• [EXERCISE AIM]:
Go to the line containing "green tape: 4 -> 6" and return it and each line after it exactly, through the end of the data below, and nothing more.

• [EXERCISE INPUTS]:
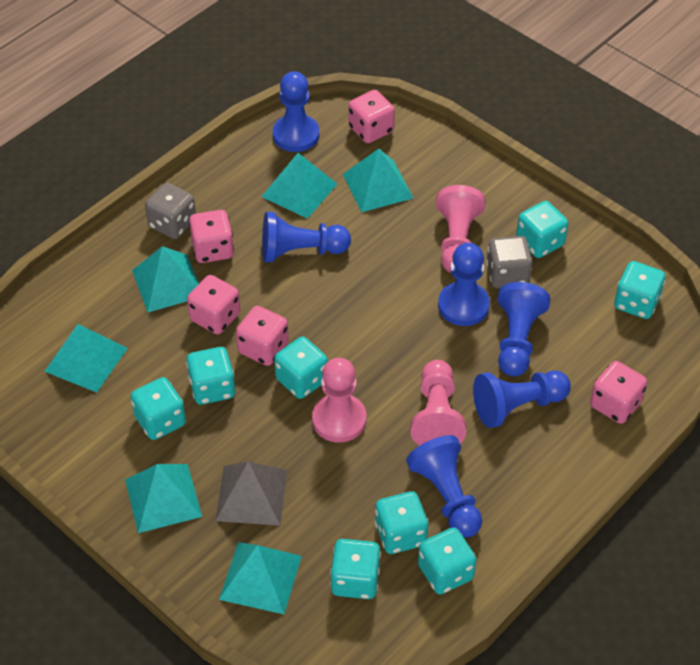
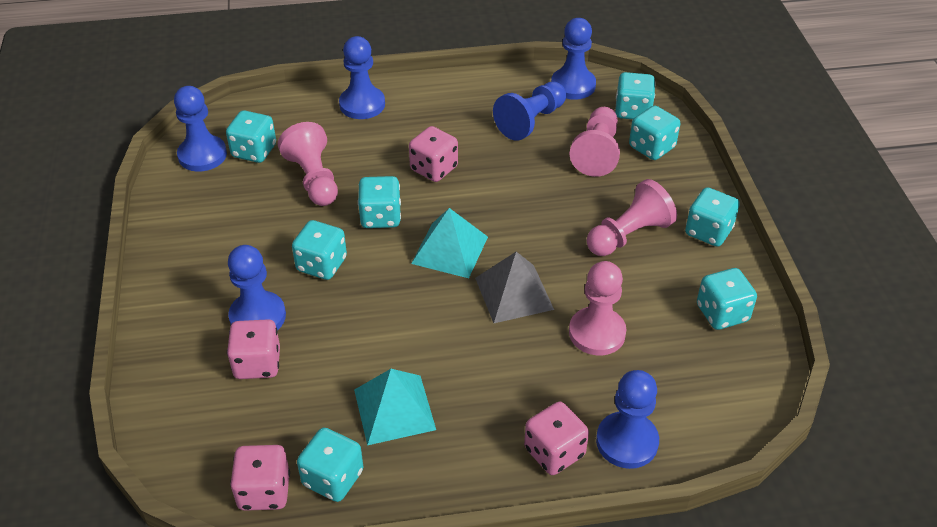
grey dice: 2 -> 0
pink dice: 5 -> 4
pink pawn: 3 -> 4
turquoise pyramid: 6 -> 2

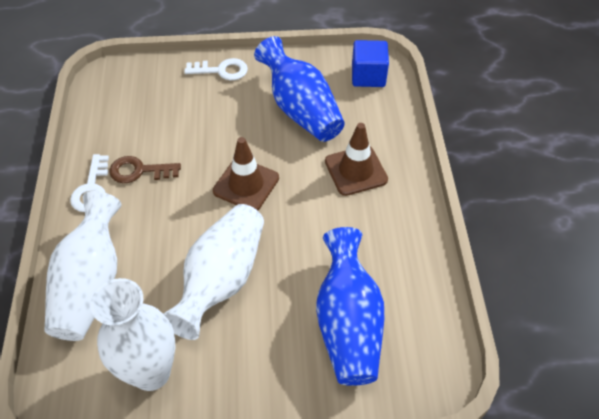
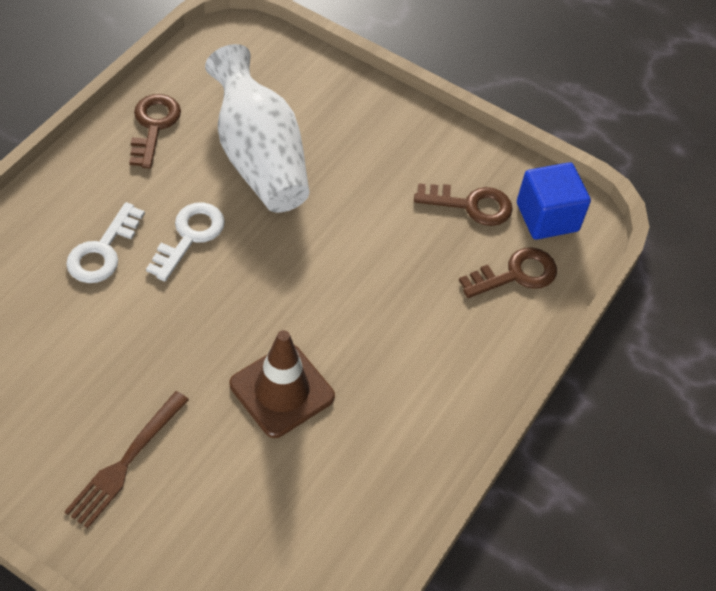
blue vase: 2 -> 0
brown fork: 0 -> 1
brown key: 1 -> 3
brown traffic cone: 2 -> 1
white vase: 3 -> 1

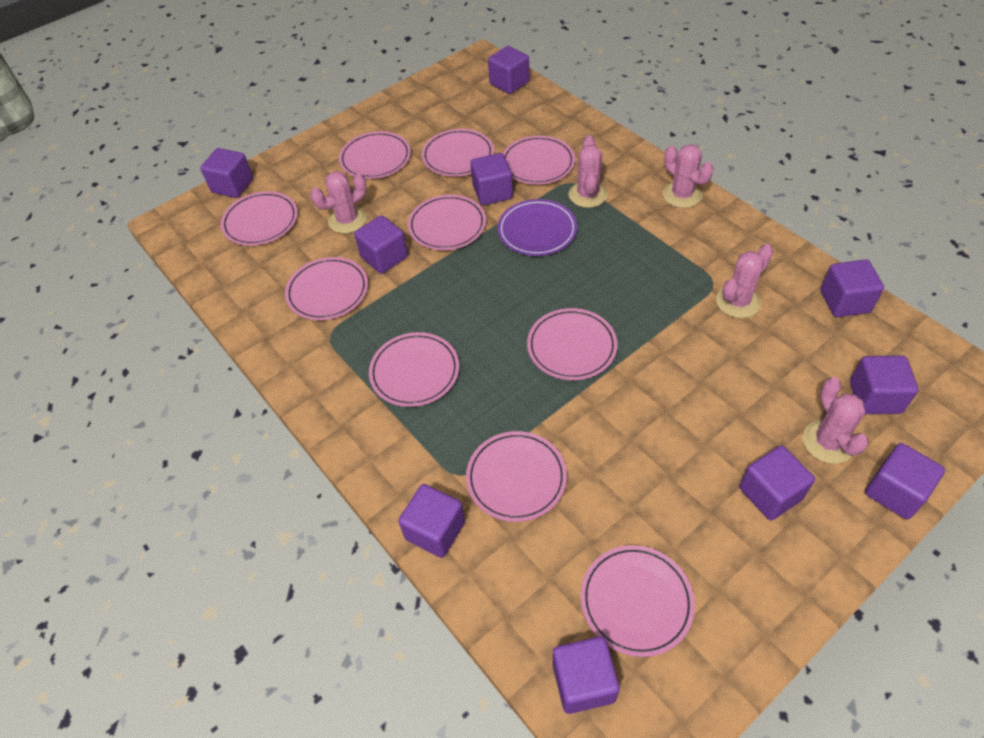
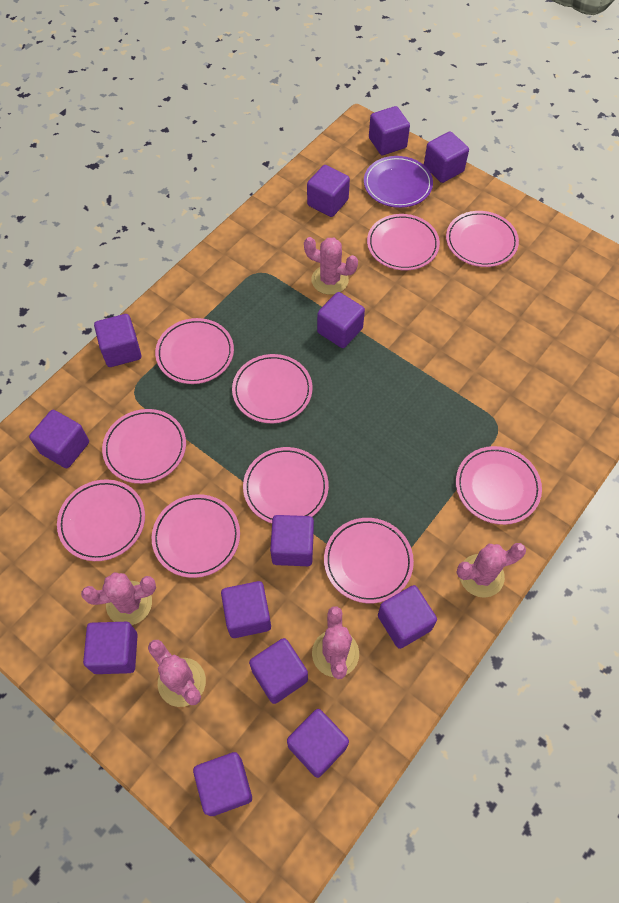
purple cube: 10 -> 13

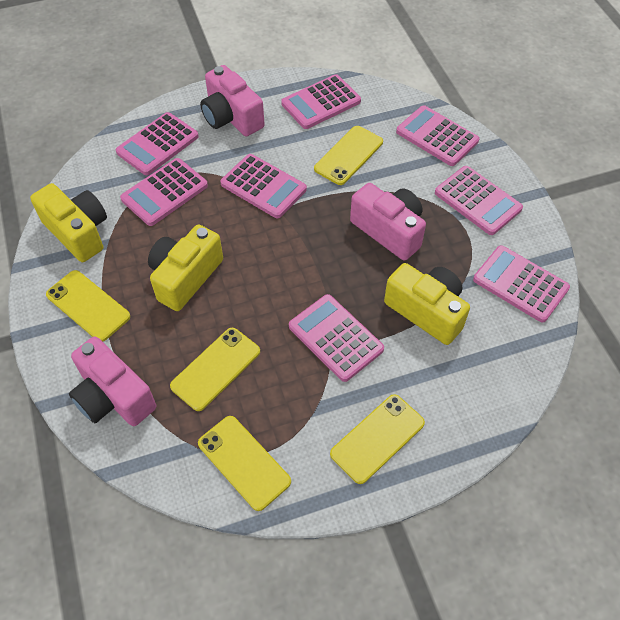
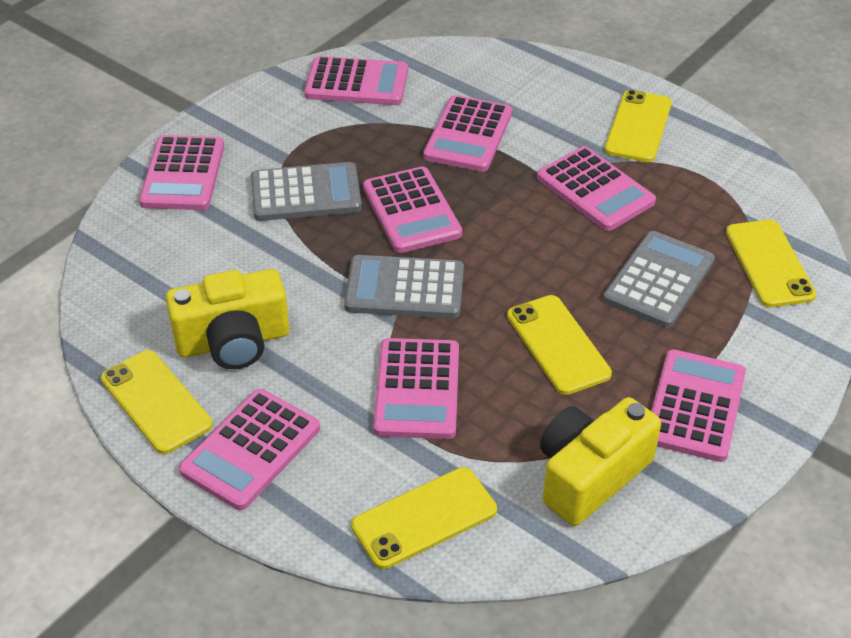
grey calculator: 0 -> 3
pink camera: 3 -> 0
yellow camera: 3 -> 2

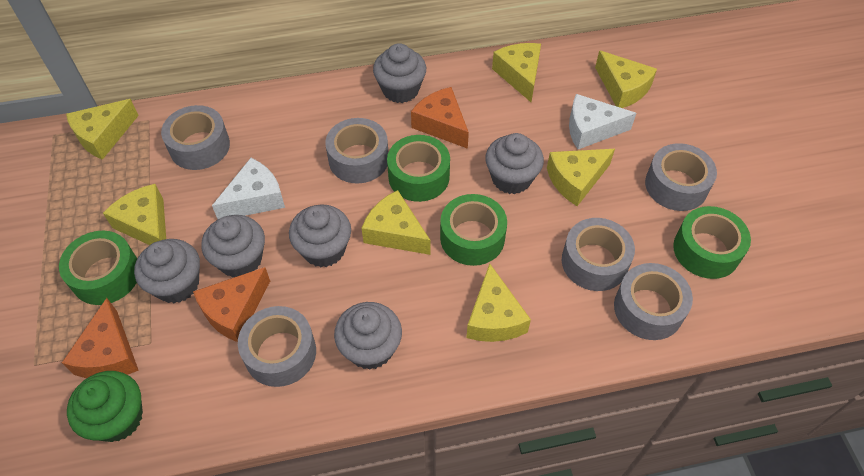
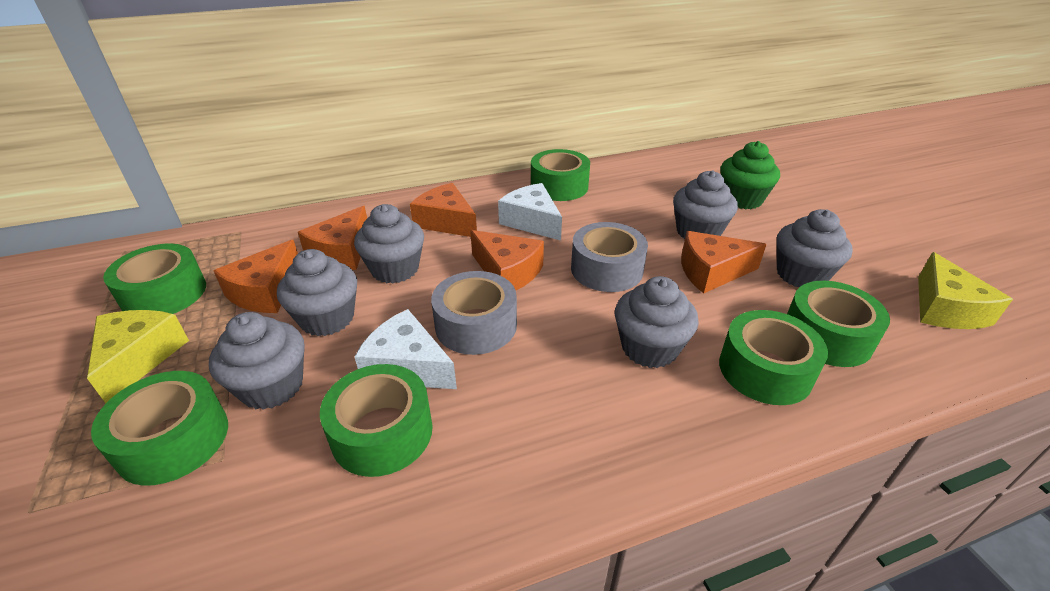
green tape: 4 -> 6
grey tape: 6 -> 2
orange cheese: 3 -> 5
yellow cheese: 7 -> 2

• [EXPECTED ANSWER]:
green tape: 4 -> 6
grey tape: 6 -> 2
orange cheese: 3 -> 5
yellow cheese: 7 -> 2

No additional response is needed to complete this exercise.